Exercise: Pictures appear among the records below and must be omitted. Repeat exactly the lines from the line with "KEYS3 pin K3: A7 -> D10" to the line with "KEYS3 pin K2: D13 -> D11", both included.

Records drawn from a dataset:
-- Opening Marker --

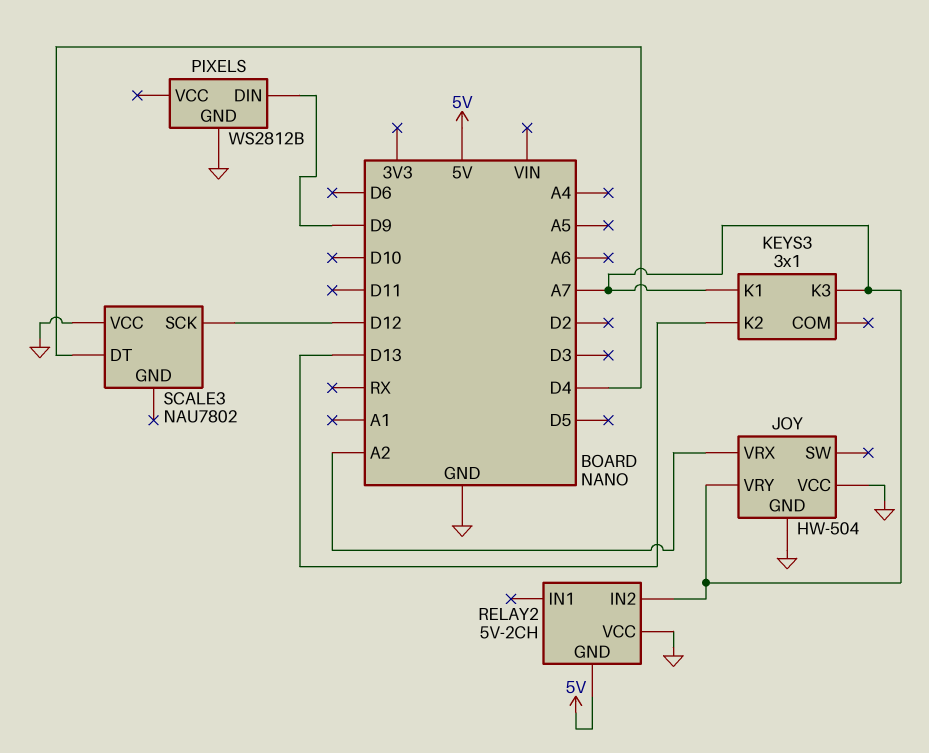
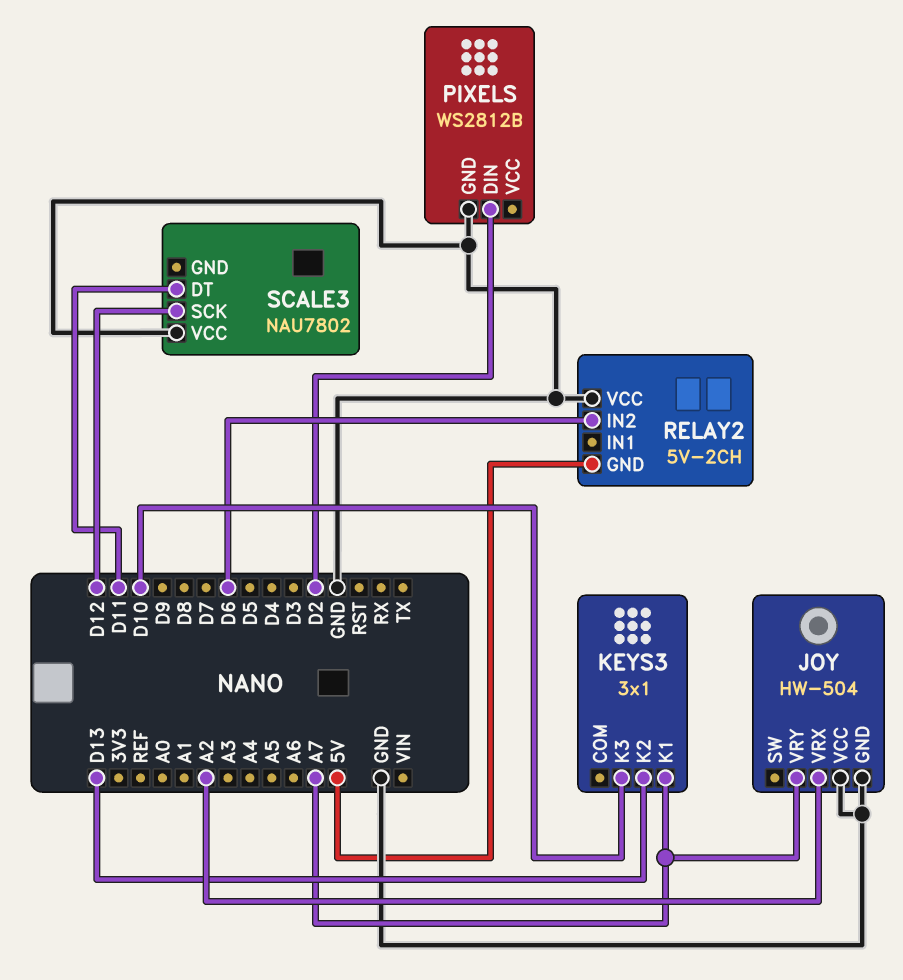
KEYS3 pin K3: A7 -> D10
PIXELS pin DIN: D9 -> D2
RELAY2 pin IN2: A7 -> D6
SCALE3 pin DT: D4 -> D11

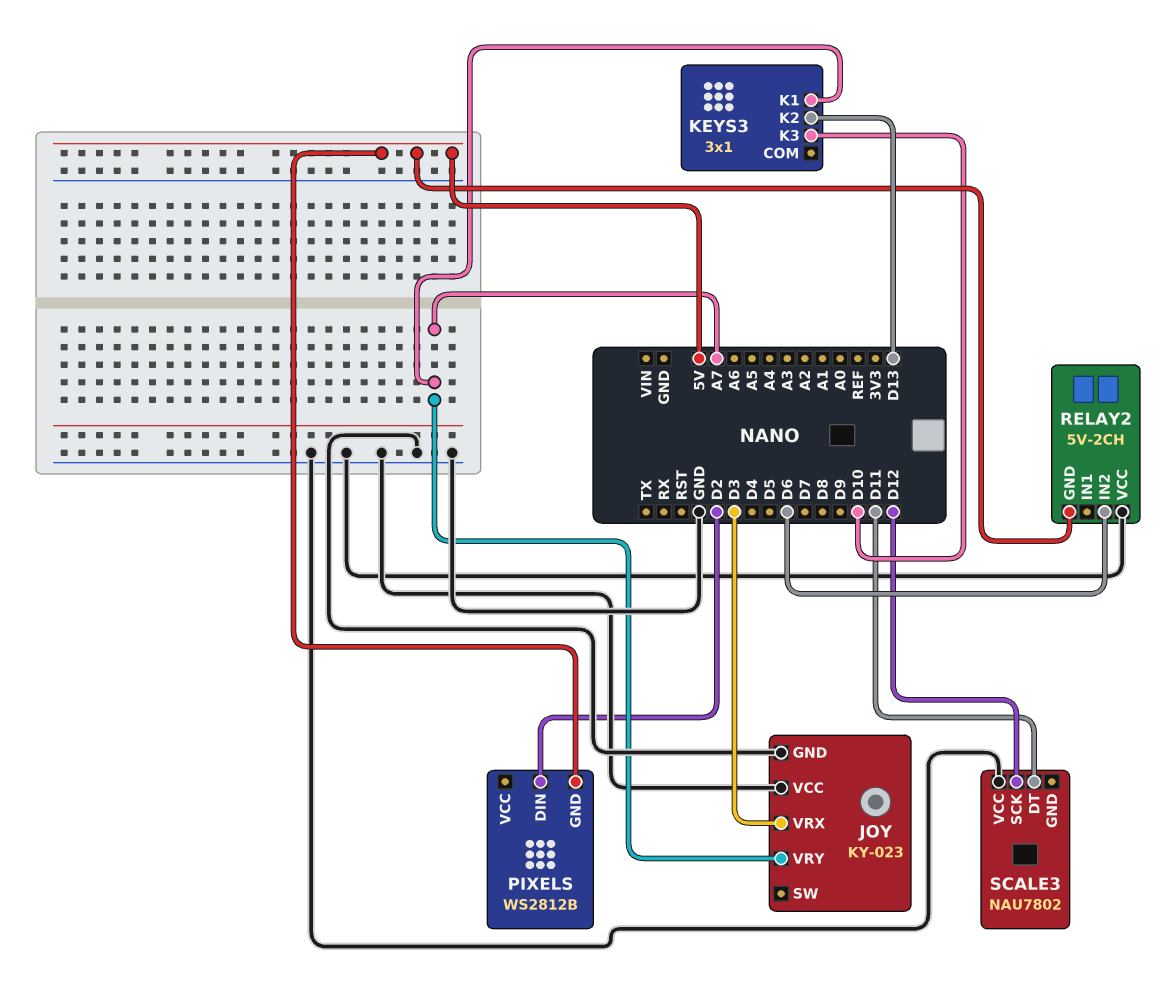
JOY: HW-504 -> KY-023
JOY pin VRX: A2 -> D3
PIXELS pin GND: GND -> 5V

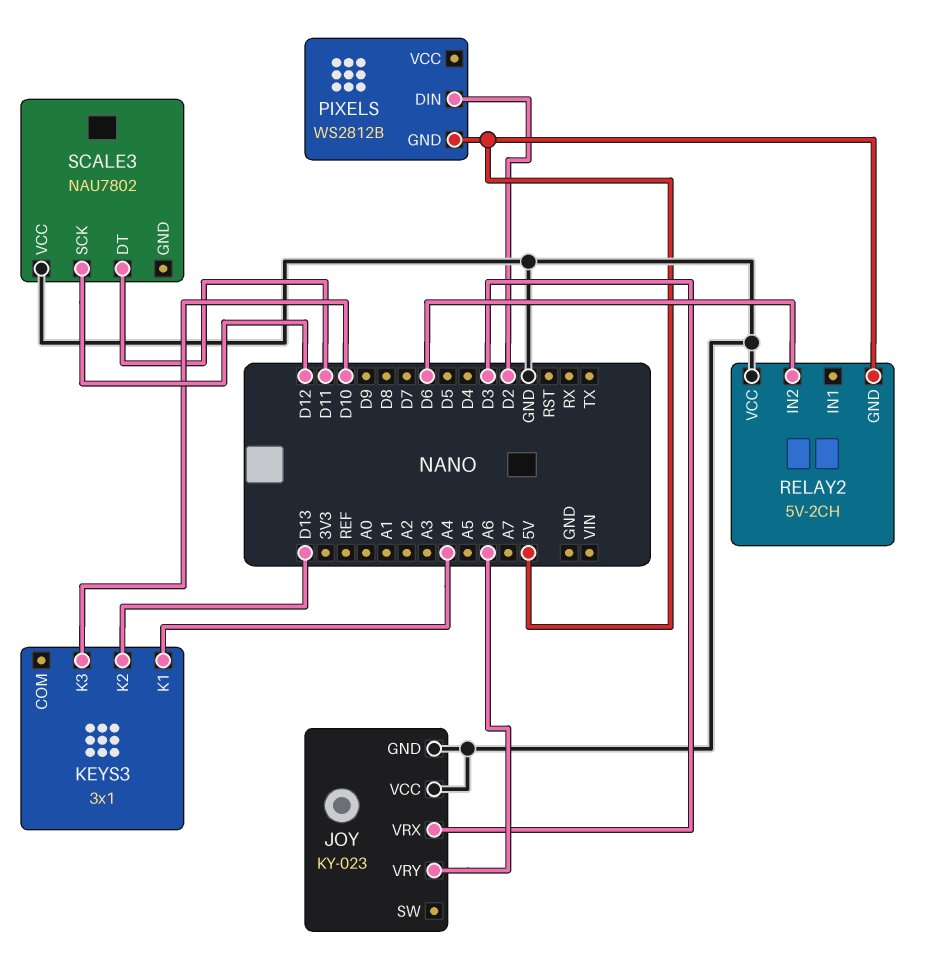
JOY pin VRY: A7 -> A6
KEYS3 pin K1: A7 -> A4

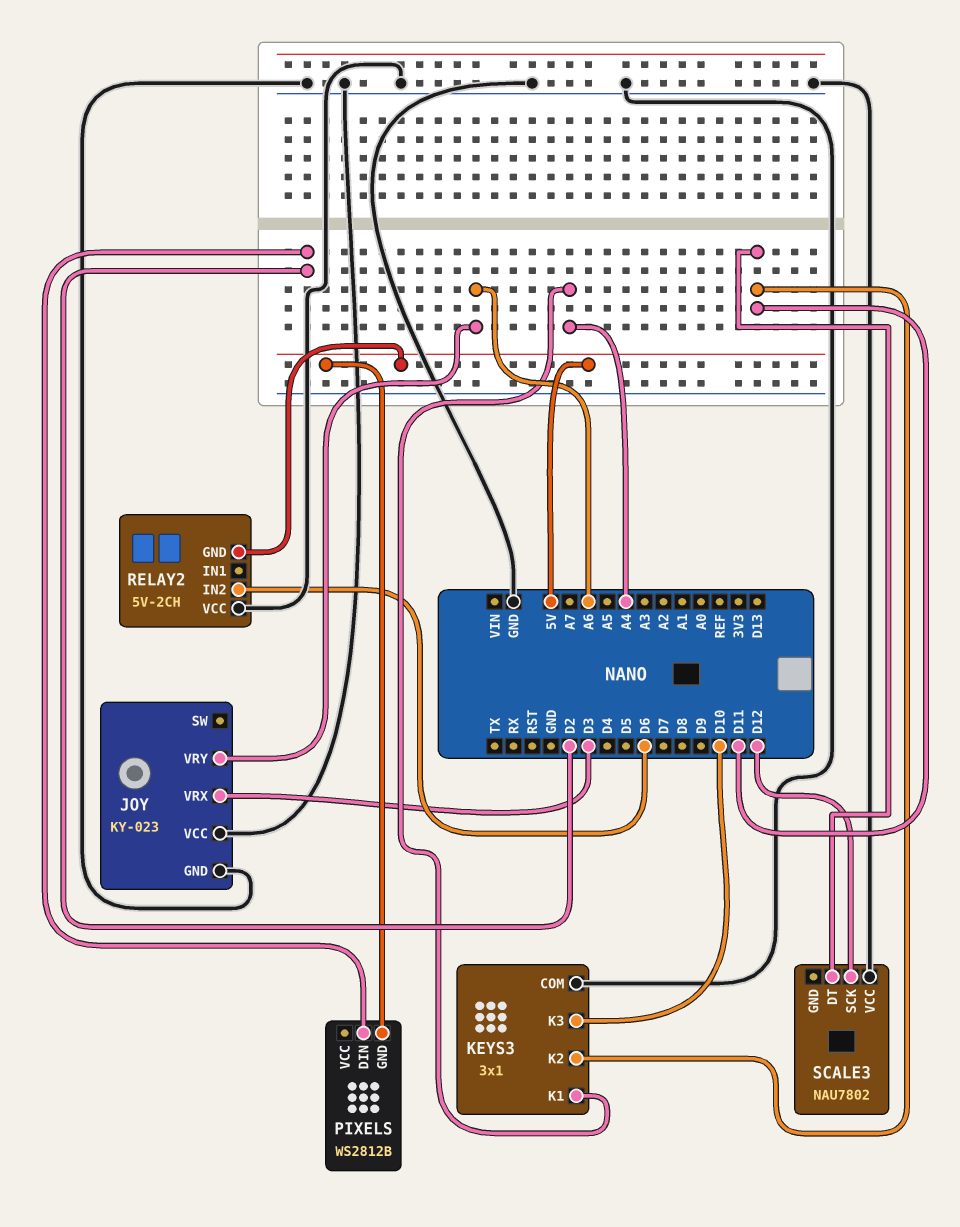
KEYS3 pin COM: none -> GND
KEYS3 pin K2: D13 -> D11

-- Closing Marker --
-- Opening Marker --

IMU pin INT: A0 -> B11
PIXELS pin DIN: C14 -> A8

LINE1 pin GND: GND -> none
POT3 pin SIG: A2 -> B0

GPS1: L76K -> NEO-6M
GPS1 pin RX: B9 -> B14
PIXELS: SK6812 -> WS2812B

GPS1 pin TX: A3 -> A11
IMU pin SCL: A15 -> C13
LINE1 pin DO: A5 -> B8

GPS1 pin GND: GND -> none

-- Closing Marker --

Exercise result:
KEYS3 pin K3: A7 -> D10
PIXELS pin DIN: D9 -> D2
RELAY2 pin IN2: A7 -> D6
SCALE3 pin DT: D4 -> D11

JOY: HW-504 -> KY-023
JOY pin VRX: A2 -> D3
PIXELS pin GND: GND -> 5V

JOY pin VRY: A7 -> A6
KEYS3 pin K1: A7 -> A4

KEYS3 pin COM: none -> GND
KEYS3 pin K2: D13 -> D11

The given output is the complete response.